►

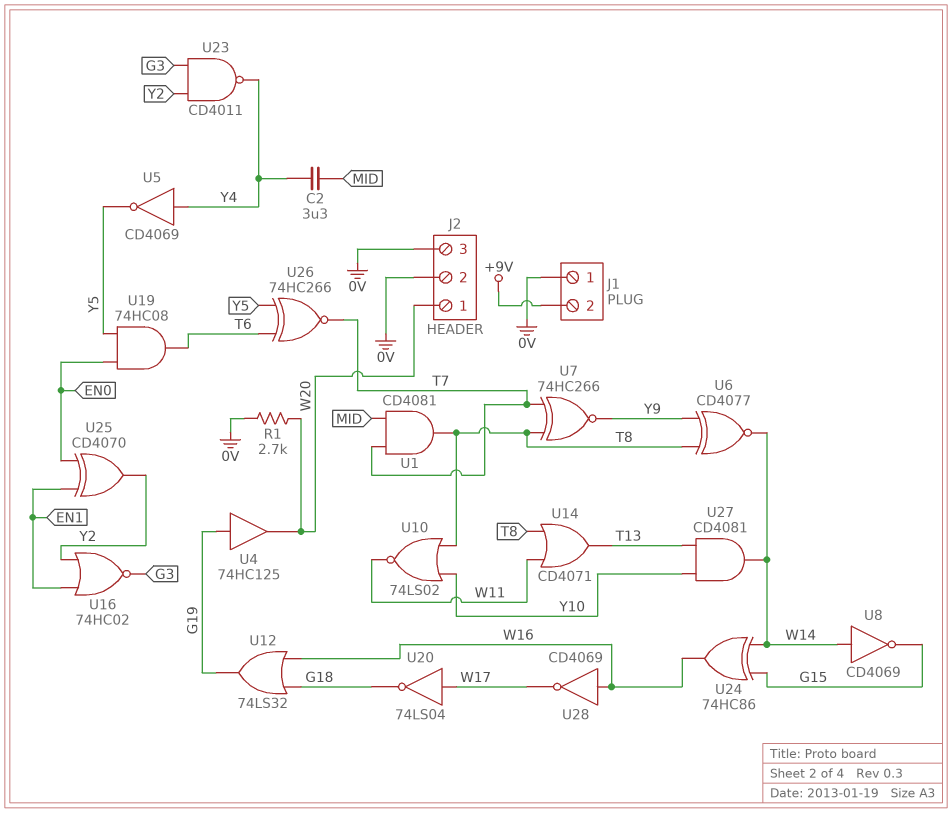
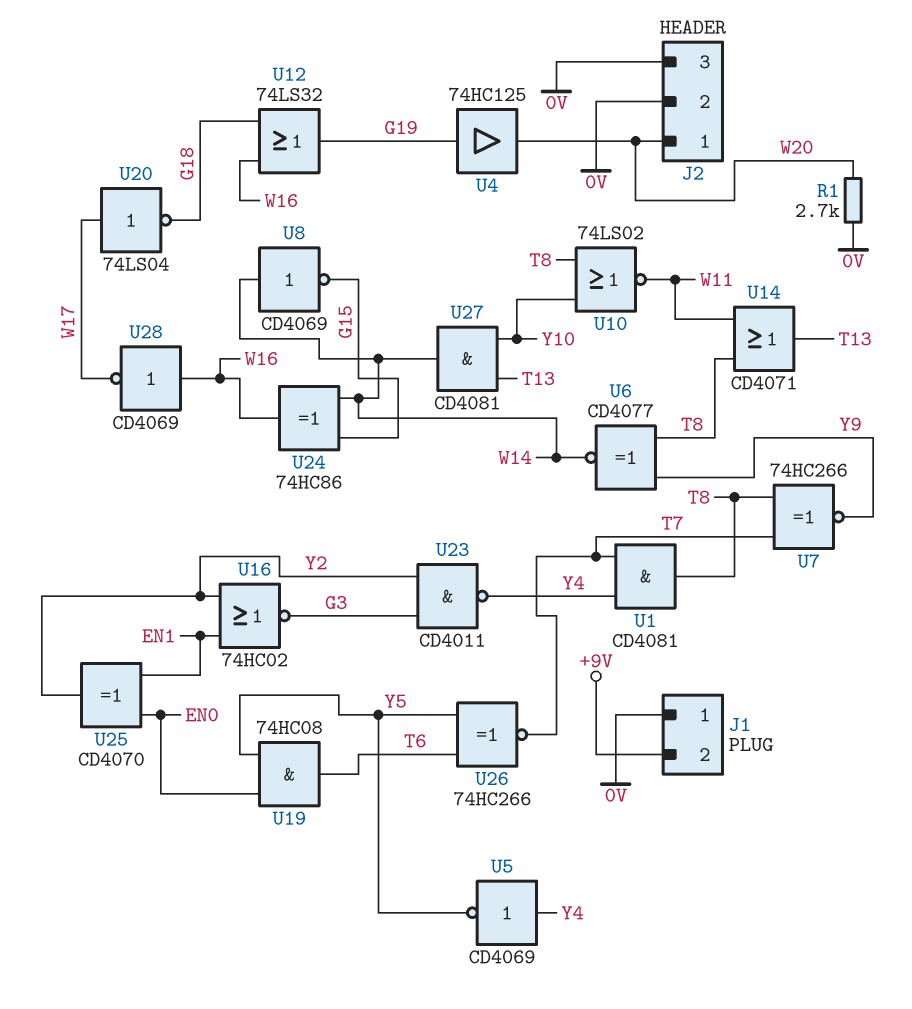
C2: 3.3uF (MID, Y4) -> none
U1: AND CD4081 (in MID, in T7, out T8) -> AND CD4081 (in T7, in Y4, out T8)

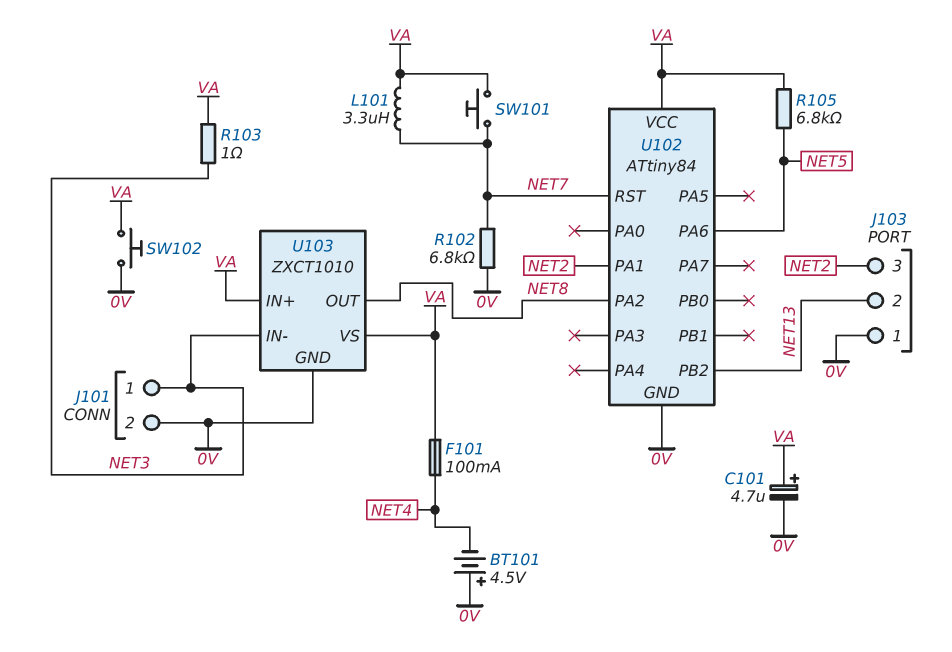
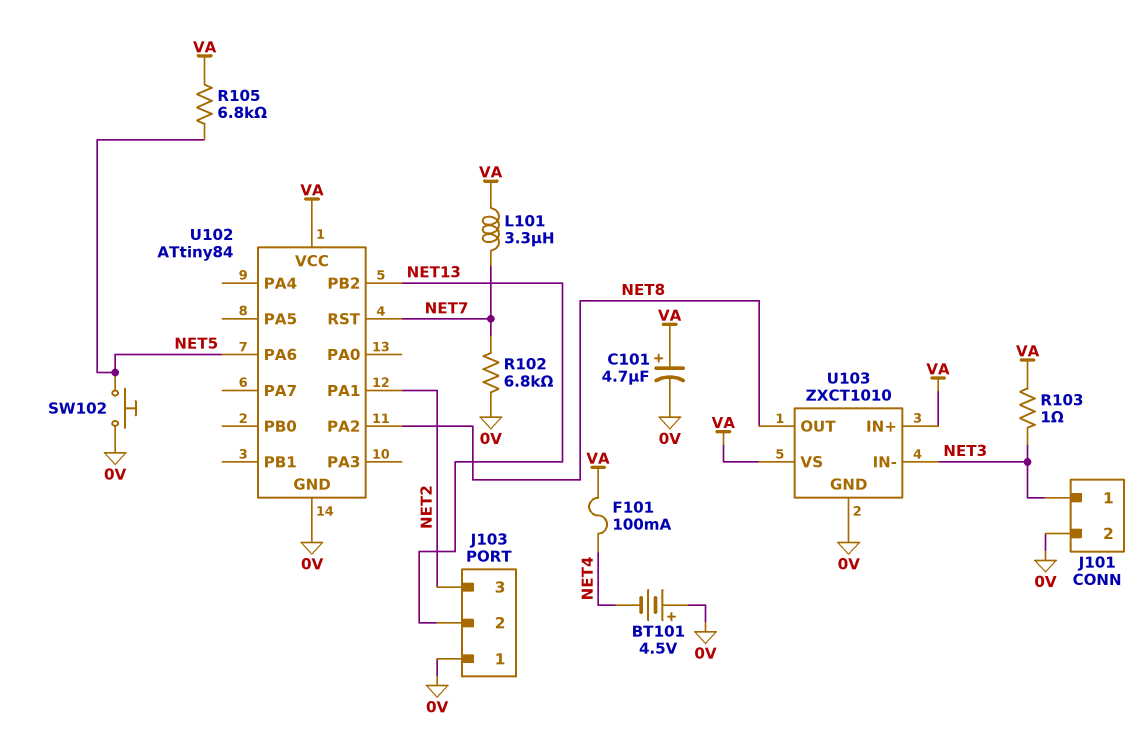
SW101: button (NET7, VA) -> none
SW102: button (0V, VA) -> button (0V, NET5)

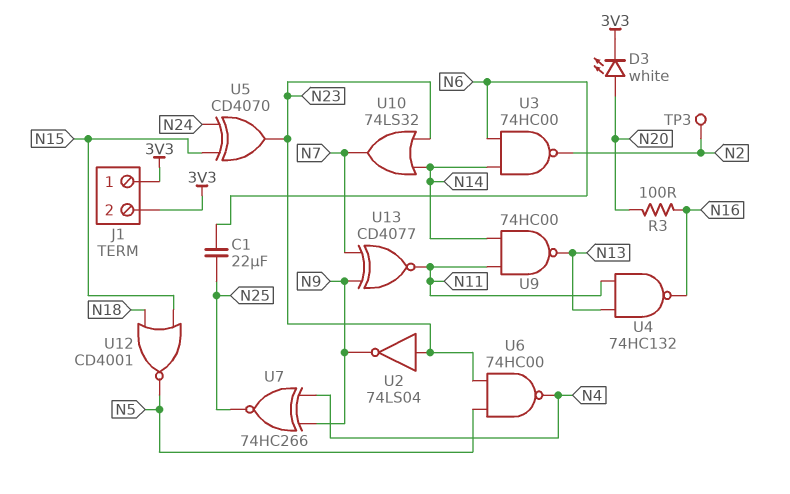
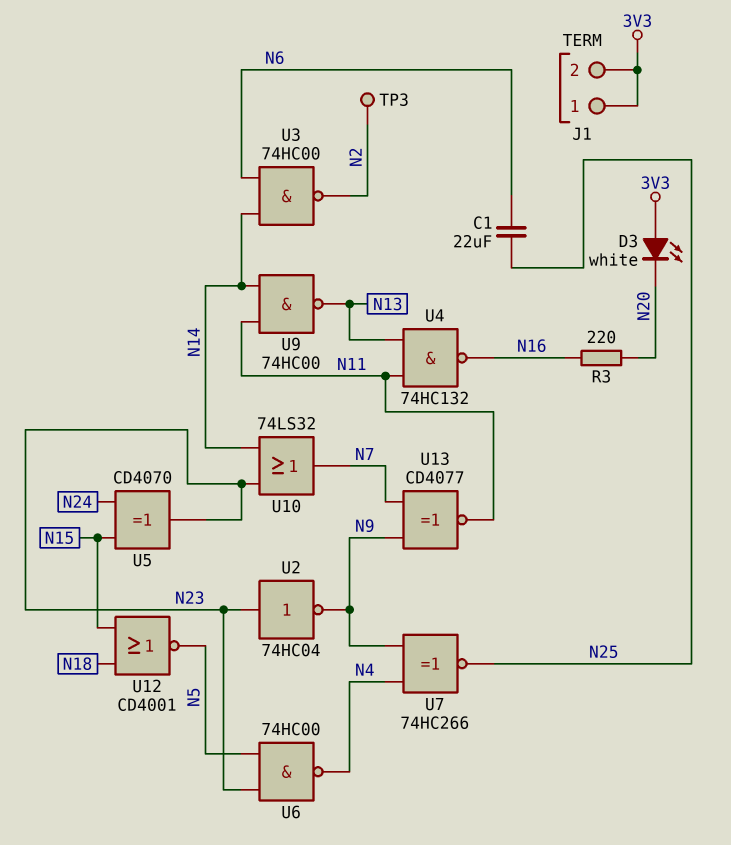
D3: LED white (A N20, K 3V3) -> LED white (A 3V3, K N20)
R3: 100 (N16, N20) -> 220 (N16, N20)
U2: NOT 74LS04 (in N23, out N9) -> NOT 74HC04 (in N23, out N9)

◄

ASSIGNED TASK:
Return each entry above unchanged. Leave the pictures out.

SOLUTION FOR THIS TASK:
C2: 3.3uF (MID, Y4) -> none
U1: AND CD4081 (in MID, in T7, out T8) -> AND CD4081 (in T7, in Y4, out T8)

SW101: button (NET7, VA) -> none
SW102: button (0V, VA) -> button (0V, NET5)

D3: LED white (A N20, K 3V3) -> LED white (A 3V3, K N20)
R3: 100 (N16, N20) -> 220 (N16, N20)
U2: NOT 74LS04 (in N23, out N9) -> NOT 74HC04 (in N23, out N9)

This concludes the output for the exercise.